§ Extracted material
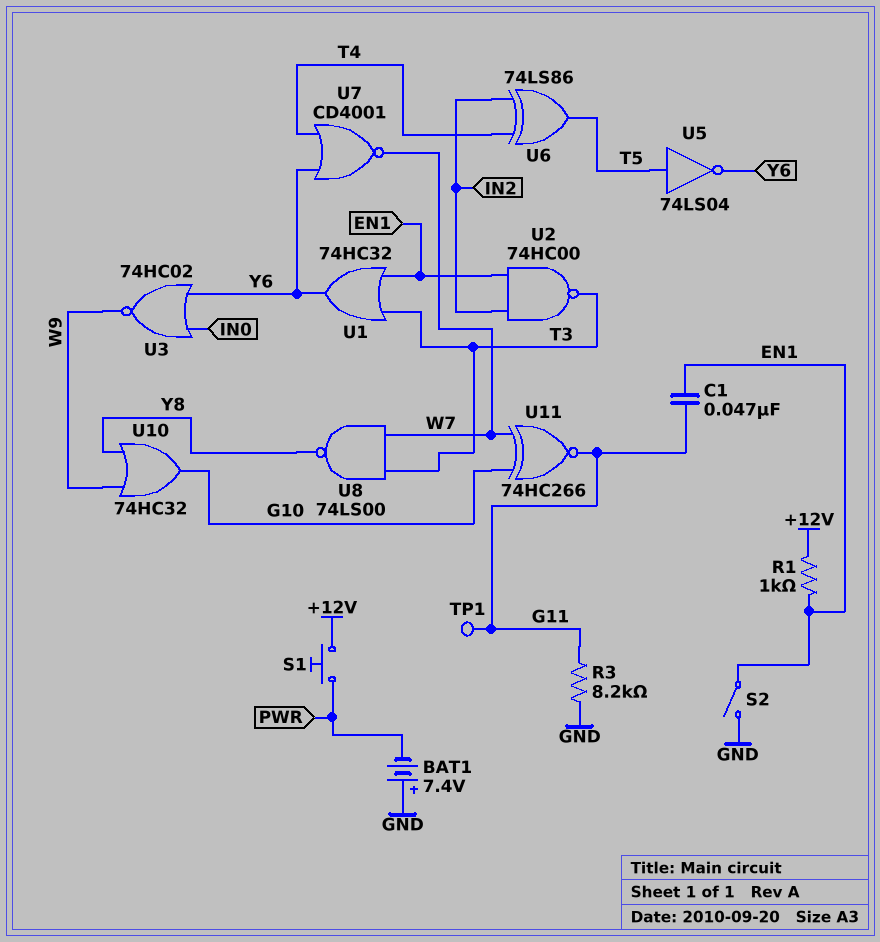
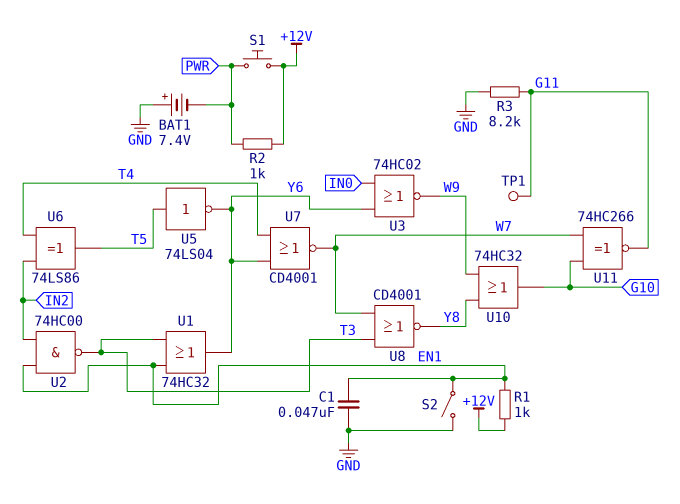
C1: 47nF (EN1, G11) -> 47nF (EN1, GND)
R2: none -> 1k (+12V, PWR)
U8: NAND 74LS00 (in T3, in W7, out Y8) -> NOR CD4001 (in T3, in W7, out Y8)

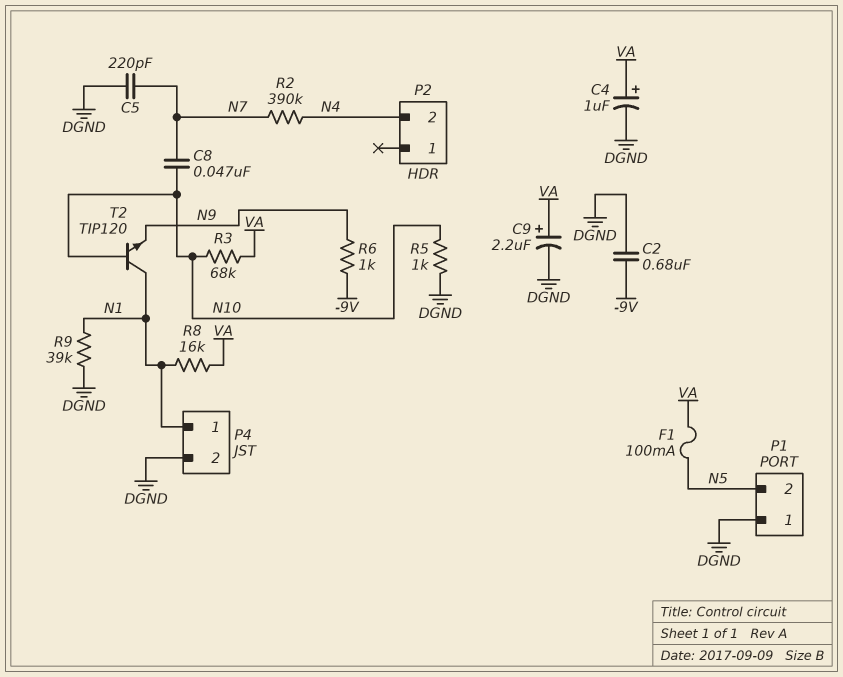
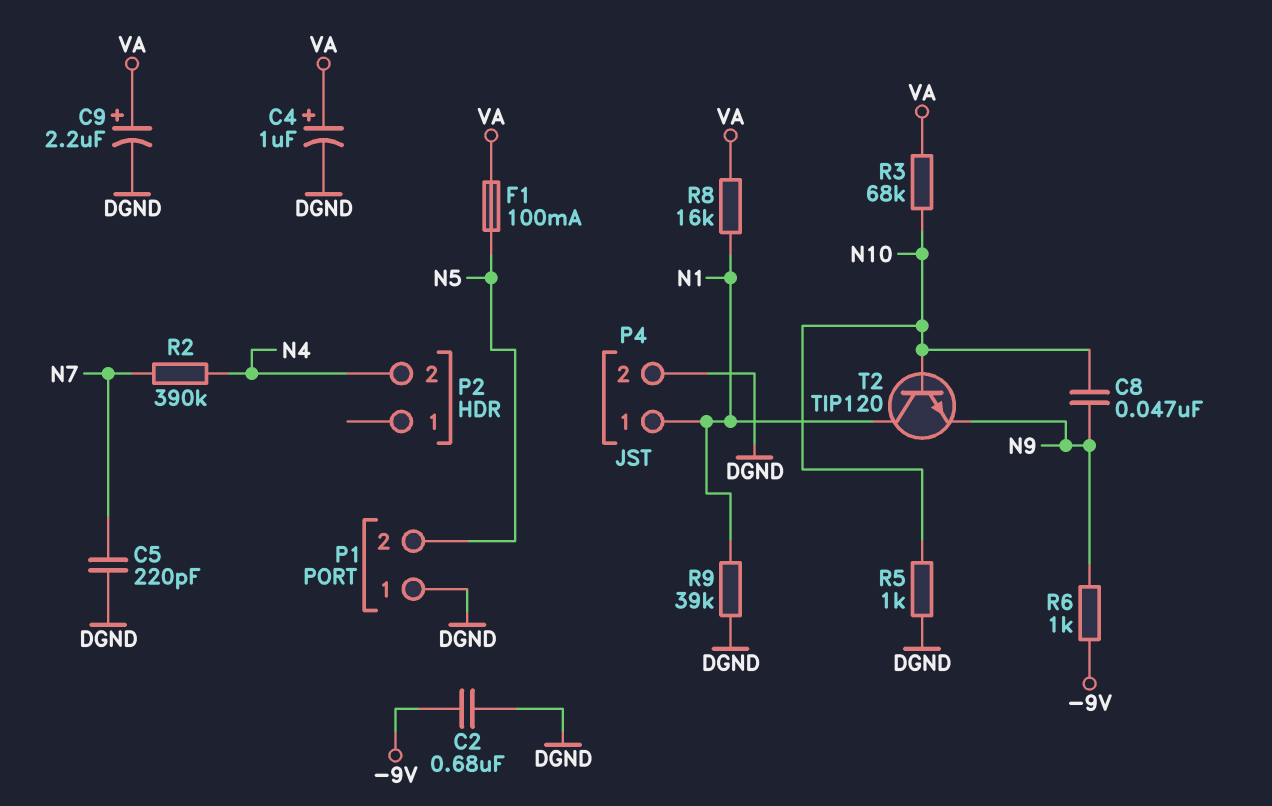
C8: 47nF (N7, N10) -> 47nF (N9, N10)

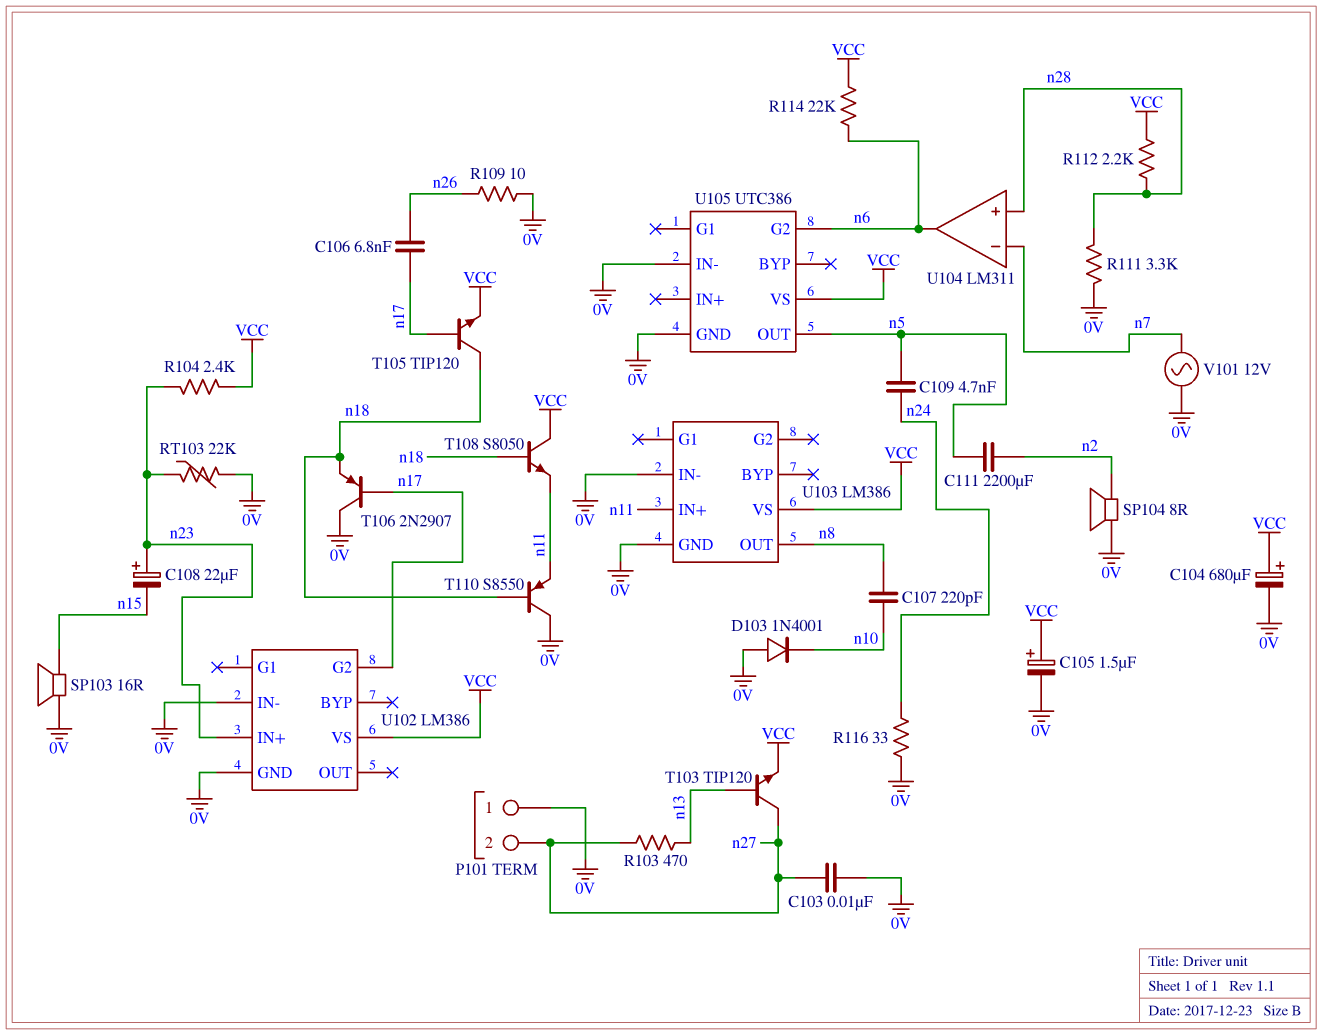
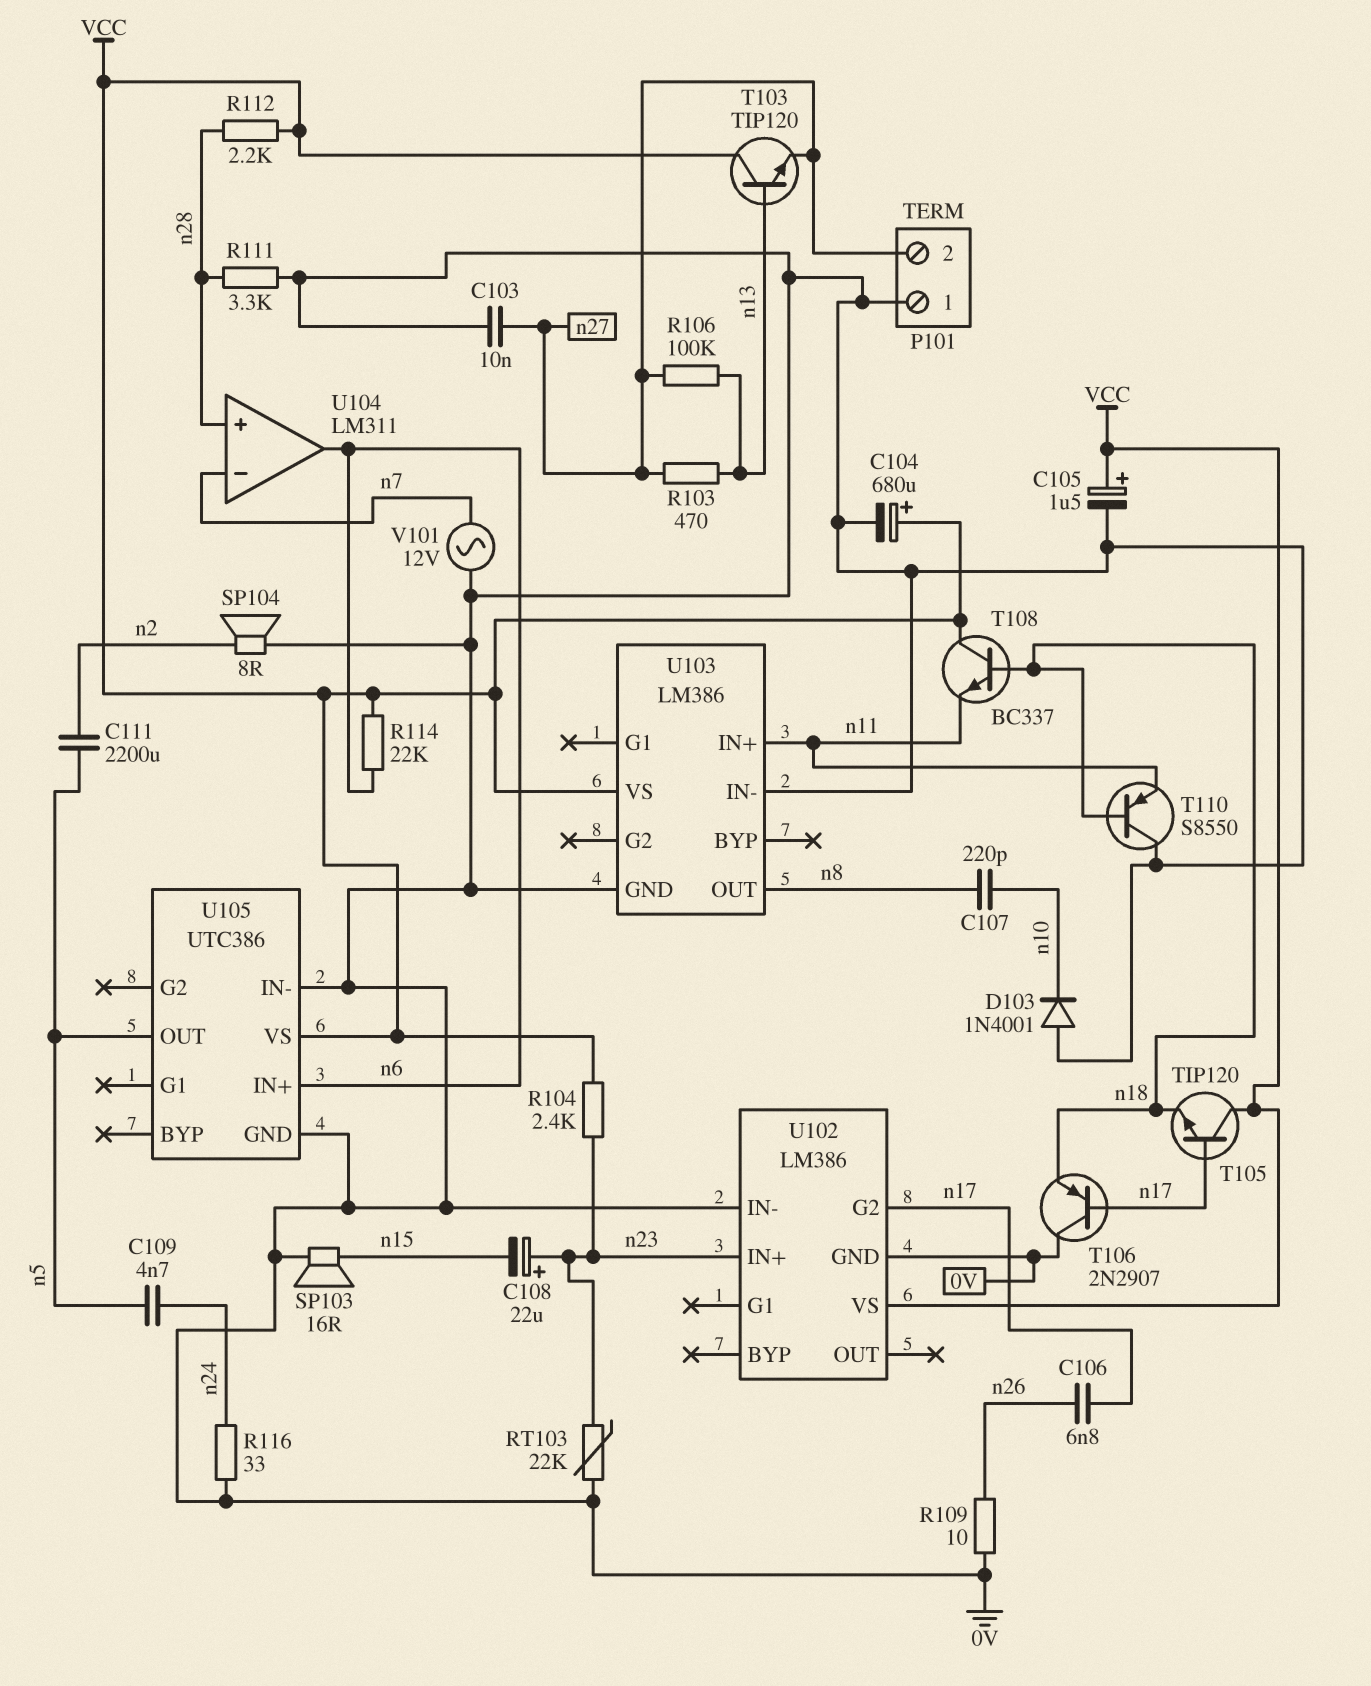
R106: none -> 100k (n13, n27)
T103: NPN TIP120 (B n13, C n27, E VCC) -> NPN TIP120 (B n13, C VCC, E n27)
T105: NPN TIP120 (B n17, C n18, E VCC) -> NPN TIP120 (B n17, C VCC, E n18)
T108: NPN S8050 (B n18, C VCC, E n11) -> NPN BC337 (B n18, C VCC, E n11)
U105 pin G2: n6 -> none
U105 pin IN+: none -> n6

§ Problem details
Copy every record exactly as written, leaving out the pictures.

§ Problem solution
C1: 47nF (EN1, G11) -> 47nF (EN1, GND)
R2: none -> 1k (+12V, PWR)
U8: NAND 74LS00 (in T3, in W7, out Y8) -> NOR CD4001 (in T3, in W7, out Y8)

C8: 47nF (N7, N10) -> 47nF (N9, N10)

R106: none -> 100k (n13, n27)
T103: NPN TIP120 (B n13, C n27, E VCC) -> NPN TIP120 (B n13, C VCC, E n27)
T105: NPN TIP120 (B n17, C n18, E VCC) -> NPN TIP120 (B n17, C VCC, E n18)
T108: NPN S8050 (B n18, C VCC, E n11) -> NPN BC337 (B n18, C VCC, E n11)
U105 pin G2: n6 -> none
U105 pin IN+: none -> n6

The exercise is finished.